- [REQUIREMENT] Please transcribe exactly, and only, the lines of the data below between the line holding "camera: 10 degrees right, 0 degrees up" and the line holding "(683, 143) = (443, 126): white", inclusive.

- [MATERIAL FOR THIS EXERCISE]
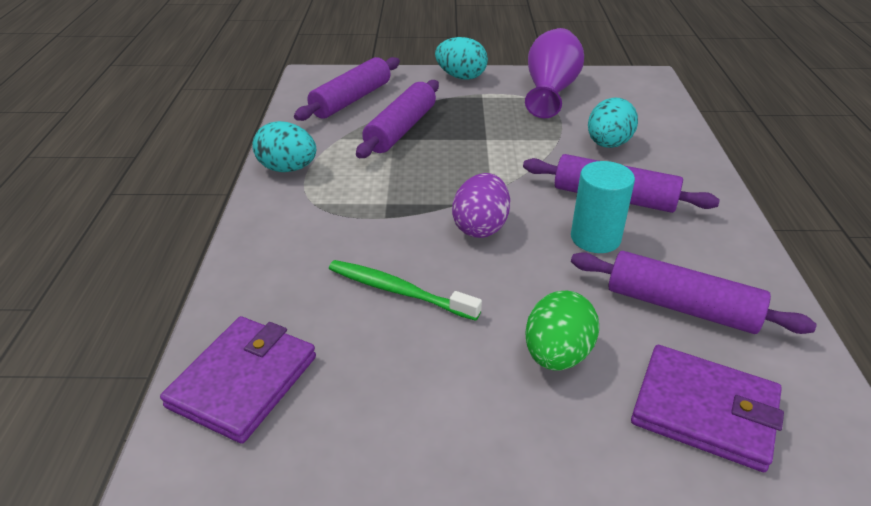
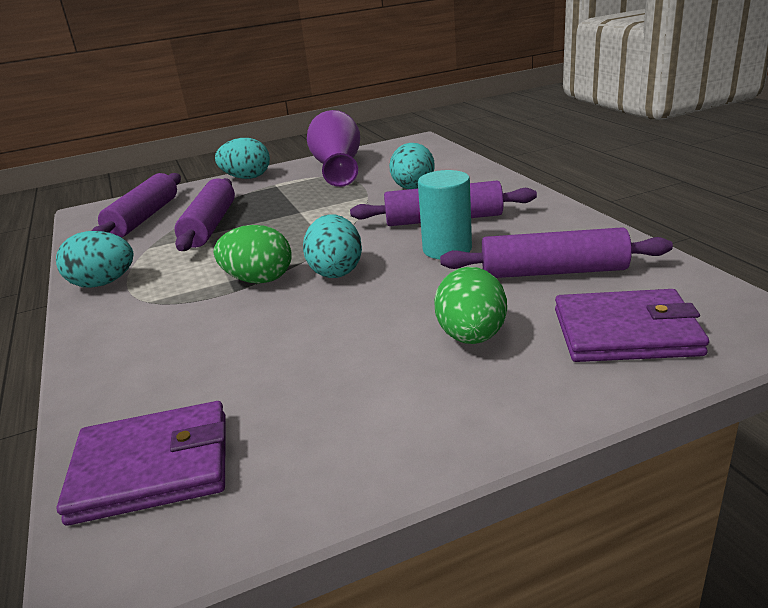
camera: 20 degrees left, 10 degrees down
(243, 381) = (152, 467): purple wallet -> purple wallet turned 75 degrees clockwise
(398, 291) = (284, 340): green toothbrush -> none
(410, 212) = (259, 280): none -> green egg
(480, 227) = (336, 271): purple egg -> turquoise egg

...

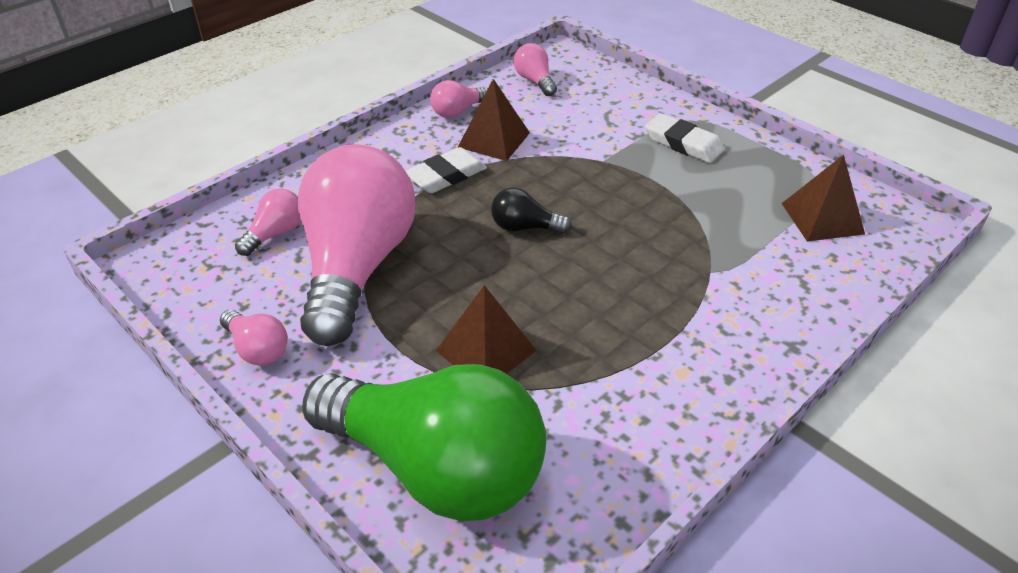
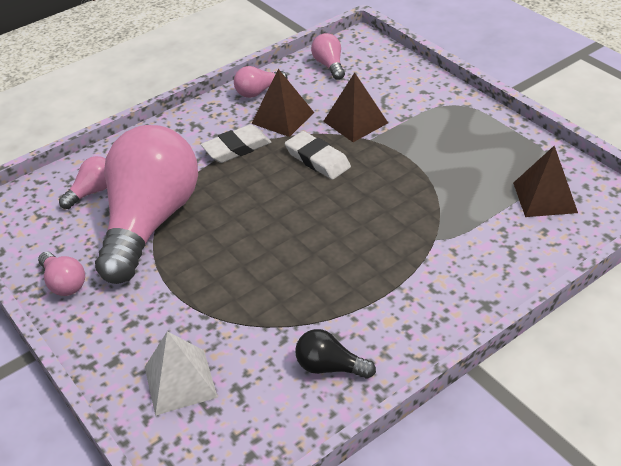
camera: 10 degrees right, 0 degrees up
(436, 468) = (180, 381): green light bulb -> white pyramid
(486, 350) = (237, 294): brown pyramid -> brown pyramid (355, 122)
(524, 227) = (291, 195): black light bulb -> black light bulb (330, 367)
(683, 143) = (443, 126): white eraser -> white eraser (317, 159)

- [RESPONSE BELOW]
camera: 10 degrees right, 0 degrees up
(436, 468) = (180, 381): green light bulb -> white pyramid
(486, 350) = (237, 294): brown pyramid -> brown pyramid (355, 122)
(524, 227) = (291, 195): black light bulb -> black light bulb (330, 367)
(683, 143) = (443, 126): white eraser -> white eraser (317, 159)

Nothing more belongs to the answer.